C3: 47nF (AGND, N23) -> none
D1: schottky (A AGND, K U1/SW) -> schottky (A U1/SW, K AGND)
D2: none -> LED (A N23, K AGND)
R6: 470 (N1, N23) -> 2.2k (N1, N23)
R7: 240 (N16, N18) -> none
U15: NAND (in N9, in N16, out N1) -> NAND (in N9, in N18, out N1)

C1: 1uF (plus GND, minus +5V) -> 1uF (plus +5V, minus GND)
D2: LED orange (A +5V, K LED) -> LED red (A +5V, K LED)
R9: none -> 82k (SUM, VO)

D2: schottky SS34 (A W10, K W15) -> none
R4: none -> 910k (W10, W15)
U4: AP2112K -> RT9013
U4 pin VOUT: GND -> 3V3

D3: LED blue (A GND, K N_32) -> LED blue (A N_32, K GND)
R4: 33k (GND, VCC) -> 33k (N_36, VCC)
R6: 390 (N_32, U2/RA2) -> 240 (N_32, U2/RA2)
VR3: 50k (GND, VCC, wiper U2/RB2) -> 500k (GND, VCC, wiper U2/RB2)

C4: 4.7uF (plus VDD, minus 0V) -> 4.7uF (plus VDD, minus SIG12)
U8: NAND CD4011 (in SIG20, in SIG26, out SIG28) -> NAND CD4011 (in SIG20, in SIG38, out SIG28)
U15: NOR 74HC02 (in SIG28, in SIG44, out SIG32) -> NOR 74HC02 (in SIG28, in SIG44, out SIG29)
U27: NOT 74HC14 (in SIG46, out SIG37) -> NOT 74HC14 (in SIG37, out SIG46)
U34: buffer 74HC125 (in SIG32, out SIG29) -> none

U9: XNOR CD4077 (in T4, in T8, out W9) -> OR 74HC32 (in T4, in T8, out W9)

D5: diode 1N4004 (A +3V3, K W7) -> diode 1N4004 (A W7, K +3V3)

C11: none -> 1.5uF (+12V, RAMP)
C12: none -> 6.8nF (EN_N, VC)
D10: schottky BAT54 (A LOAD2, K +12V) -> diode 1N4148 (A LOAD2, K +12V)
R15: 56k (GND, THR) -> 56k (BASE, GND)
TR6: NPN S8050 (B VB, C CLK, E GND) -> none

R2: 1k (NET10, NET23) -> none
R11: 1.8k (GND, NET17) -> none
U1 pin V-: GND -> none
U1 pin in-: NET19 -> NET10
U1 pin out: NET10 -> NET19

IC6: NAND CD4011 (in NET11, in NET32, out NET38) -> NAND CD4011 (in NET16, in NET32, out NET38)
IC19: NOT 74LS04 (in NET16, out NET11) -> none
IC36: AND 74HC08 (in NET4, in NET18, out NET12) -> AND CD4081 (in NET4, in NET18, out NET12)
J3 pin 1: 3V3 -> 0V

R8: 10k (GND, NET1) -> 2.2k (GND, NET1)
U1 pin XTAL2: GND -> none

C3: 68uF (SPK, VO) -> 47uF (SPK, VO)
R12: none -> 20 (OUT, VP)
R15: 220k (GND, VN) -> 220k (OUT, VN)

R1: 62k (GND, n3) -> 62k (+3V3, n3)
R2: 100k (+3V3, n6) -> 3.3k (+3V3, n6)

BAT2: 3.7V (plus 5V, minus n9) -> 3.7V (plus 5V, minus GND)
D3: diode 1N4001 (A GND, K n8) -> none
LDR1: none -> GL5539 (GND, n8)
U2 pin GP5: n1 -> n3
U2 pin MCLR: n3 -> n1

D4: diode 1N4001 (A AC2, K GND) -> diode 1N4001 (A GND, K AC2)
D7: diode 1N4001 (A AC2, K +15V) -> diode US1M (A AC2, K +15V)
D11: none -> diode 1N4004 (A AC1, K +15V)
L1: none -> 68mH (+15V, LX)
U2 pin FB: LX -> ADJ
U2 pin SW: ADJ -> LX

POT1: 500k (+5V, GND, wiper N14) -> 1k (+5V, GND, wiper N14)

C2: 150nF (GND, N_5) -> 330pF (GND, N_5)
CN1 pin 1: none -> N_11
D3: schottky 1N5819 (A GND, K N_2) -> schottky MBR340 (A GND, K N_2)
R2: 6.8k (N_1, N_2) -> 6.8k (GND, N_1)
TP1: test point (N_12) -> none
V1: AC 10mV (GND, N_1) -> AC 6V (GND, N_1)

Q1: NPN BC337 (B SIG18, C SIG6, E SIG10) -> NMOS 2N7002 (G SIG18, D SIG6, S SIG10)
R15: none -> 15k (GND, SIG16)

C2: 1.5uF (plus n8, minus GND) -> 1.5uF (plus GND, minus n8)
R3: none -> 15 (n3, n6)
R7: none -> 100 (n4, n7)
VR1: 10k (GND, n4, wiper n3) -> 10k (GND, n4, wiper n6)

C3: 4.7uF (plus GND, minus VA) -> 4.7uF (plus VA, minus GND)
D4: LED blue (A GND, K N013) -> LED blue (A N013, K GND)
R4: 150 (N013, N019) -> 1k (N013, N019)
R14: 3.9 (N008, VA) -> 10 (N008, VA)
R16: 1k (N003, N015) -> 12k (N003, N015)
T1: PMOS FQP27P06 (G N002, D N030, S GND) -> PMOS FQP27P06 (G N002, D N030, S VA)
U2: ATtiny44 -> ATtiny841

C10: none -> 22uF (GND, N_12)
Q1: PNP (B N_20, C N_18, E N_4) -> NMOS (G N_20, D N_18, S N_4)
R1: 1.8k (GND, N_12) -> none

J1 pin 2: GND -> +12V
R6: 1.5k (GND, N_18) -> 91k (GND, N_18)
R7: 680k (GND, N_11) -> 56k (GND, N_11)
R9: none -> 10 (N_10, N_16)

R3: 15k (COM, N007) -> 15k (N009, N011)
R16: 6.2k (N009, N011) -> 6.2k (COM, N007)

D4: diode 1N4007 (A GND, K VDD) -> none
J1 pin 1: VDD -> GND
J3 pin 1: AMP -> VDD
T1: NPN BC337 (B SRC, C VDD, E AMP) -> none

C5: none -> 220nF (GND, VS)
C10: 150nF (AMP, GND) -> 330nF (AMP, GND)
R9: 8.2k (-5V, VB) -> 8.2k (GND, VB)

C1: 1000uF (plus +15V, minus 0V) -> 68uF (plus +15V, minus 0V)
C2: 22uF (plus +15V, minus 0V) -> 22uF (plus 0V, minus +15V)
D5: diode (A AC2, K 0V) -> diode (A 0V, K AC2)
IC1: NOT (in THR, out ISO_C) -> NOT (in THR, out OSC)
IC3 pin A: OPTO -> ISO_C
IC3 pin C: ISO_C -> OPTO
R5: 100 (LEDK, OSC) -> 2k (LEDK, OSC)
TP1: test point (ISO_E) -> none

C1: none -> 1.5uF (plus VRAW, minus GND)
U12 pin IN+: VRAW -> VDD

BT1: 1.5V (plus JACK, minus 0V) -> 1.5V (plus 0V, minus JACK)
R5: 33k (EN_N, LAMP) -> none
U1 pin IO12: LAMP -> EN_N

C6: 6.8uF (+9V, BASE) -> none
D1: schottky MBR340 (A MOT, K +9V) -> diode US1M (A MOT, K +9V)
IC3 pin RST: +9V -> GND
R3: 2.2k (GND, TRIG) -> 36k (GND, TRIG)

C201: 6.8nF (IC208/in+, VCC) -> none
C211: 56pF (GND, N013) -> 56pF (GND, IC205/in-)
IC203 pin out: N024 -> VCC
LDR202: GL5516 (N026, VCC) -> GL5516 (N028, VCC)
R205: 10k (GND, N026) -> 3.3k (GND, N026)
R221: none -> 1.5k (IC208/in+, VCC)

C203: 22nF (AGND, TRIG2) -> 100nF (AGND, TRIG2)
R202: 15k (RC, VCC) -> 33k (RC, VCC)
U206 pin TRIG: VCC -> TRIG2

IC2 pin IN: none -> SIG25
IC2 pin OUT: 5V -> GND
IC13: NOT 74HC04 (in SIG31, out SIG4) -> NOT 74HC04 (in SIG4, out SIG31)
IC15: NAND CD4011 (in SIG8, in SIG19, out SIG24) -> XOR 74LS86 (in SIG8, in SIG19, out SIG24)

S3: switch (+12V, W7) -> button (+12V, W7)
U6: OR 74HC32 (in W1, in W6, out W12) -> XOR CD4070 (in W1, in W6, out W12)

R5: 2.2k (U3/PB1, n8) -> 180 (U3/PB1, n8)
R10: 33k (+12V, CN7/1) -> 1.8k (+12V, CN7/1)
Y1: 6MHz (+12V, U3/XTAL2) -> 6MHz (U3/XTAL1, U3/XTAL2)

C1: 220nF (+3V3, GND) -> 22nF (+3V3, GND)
***
EXERCISE OBJECTIVE: Look above for the line with "R16: 1k (N003, N015) -> 12k (N003, N015)" and the line with "LDR202: GL5516 (N026, VCC)". Retype those two lines and every line between them exactly, adding nothing.

COMPLETED EXERCISE:
R16: 1k (N003, N015) -> 12k (N003, N015)
T1: PMOS FQP27P06 (G N002, D N030, S GND) -> PMOS FQP27P06 (G N002, D N030, S VA)
U2: ATtiny44 -> ATtiny841

C10: none -> 22uF (GND, N_12)
Q1: PNP (B N_20, C N_18, E N_4) -> NMOS (G N_20, D N_18, S N_4)
R1: 1.8k (GND, N_12) -> none

J1 pin 2: GND -> +12V
R6: 1.5k (GND, N_18) -> 91k (GND, N_18)
R7: 680k (GND, N_11) -> 56k (GND, N_11)
R9: none -> 10 (N_10, N_16)

R3: 15k (COM, N007) -> 15k (N009, N011)
R16: 6.2k (N009, N011) -> 6.2k (COM, N007)

D4: diode 1N4007 (A GND, K VDD) -> none
J1 pin 1: VDD -> GND
J3 pin 1: AMP -> VDD
T1: NPN BC337 (B SRC, C VDD, E AMP) -> none

C5: none -> 220nF (GND, VS)
C10: 150nF (AMP, GND) -> 330nF (AMP, GND)
R9: 8.2k (-5V, VB) -> 8.2k (GND, VB)

C1: 1000uF (plus +15V, minus 0V) -> 68uF (plus +15V, minus 0V)
C2: 22uF (plus +15V, minus 0V) -> 22uF (plus 0V, minus +15V)
D5: diode (A AC2, K 0V) -> diode (A 0V, K AC2)
IC1: NOT (in THR, out ISO_C) -> NOT (in THR, out OSC)
IC3 pin A: OPTO -> ISO_C
IC3 pin C: ISO_C -> OPTO
R5: 100 (LEDK, OSC) -> 2k (LEDK, OSC)
TP1: test point (ISO_E) -> none

C1: none -> 1.5uF (plus VRAW, minus GND)
U12 pin IN+: VRAW -> VDD

BT1: 1.5V (plus JACK, minus 0V) -> 1.5V (plus 0V, minus JACK)
R5: 33k (EN_N, LAMP) -> none
U1 pin IO12: LAMP -> EN_N

C6: 6.8uF (+9V, BASE) -> none
D1: schottky MBR340 (A MOT, K +9V) -> diode US1M (A MOT, K +9V)
IC3 pin RST: +9V -> GND
R3: 2.2k (GND, TRIG) -> 36k (GND, TRIG)

C201: 6.8nF (IC208/in+, VCC) -> none
C211: 56pF (GND, N013) -> 56pF (GND, IC205/in-)
IC203 pin out: N024 -> VCC
LDR202: GL5516 (N026, VCC) -> GL5516 (N028, VCC)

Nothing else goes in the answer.